What is needed:
The entries are to be returned exactly, with images left out.
☆ ☆ ☆ ☆ ☆
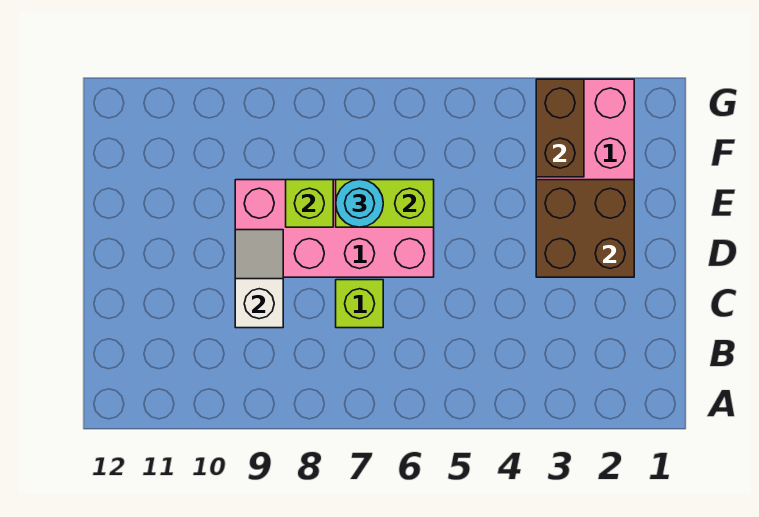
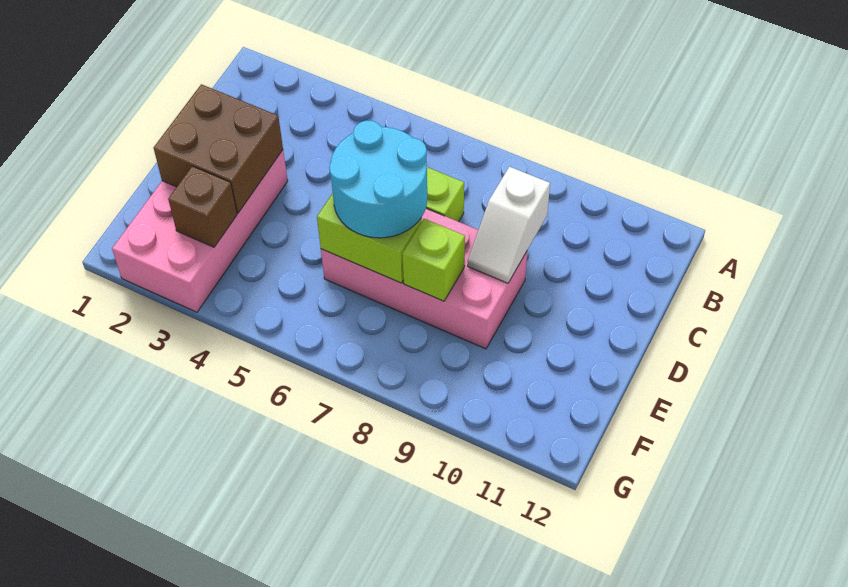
cyan round brick E7 level 3 -> cyan round brick D6:E7 level 3
brown brick F3:G3 level 2 -> brown brick F3 level 2

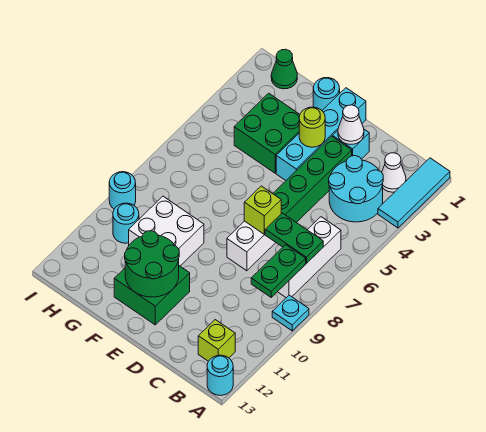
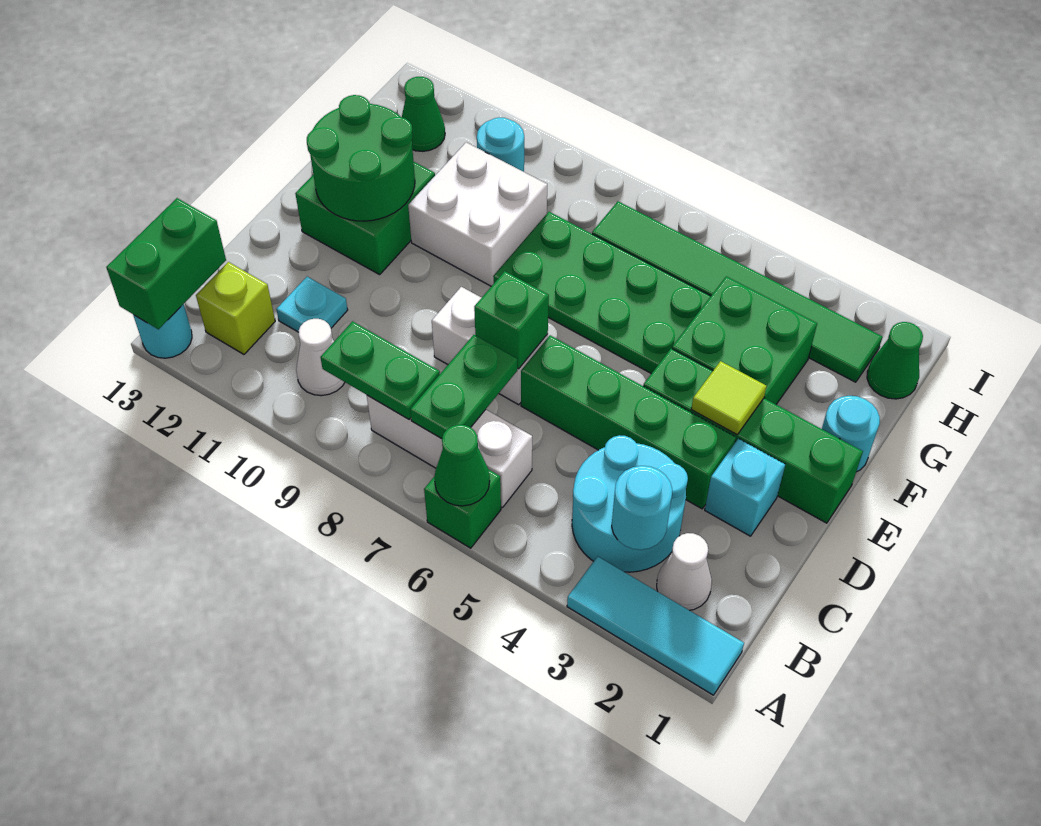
none -> green brick A6 level 1
none -> green cone A6 level 2
cyan plate A9 level 1 -> cyan plate C11 level 1
none -> green brick A13:B13 level 2
white cone D2 level 2 -> white cone B10 level 1
lime brick D7 level 2 -> green brick D7 level 2
cyan brick E1:E4 level 1 -> green brick E1:E4 level 1
lime round brick E3 level 2 -> lime tile E3 level 2
none -> green plate F5:G8 level 1
none -> green tile H2:H7 level 1
none -> green cone H12 level 1
cyan round brick I9 level 1 -> cyan round brick B3 level 2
☆ ☆ ☆ ☆ ☆
Written solution:
cyan round brick E7 level 3 -> cyan round brick D6:E7 level 3
brown brick F3:G3 level 2 -> brown brick F3 level 2

none -> green brick A6 level 1
none -> green cone A6 level 2
cyan plate A9 level 1 -> cyan plate C11 level 1
none -> green brick A13:B13 level 2
white cone D2 level 2 -> white cone B10 level 1
lime brick D7 level 2 -> green brick D7 level 2
cyan brick E1:E4 level 1 -> green brick E1:E4 level 1
lime round brick E3 level 2 -> lime tile E3 level 2
none -> green plate F5:G8 level 1
none -> green tile H2:H7 level 1
none -> green cone H12 level 1
cyan round brick I9 level 1 -> cyan round brick B3 level 2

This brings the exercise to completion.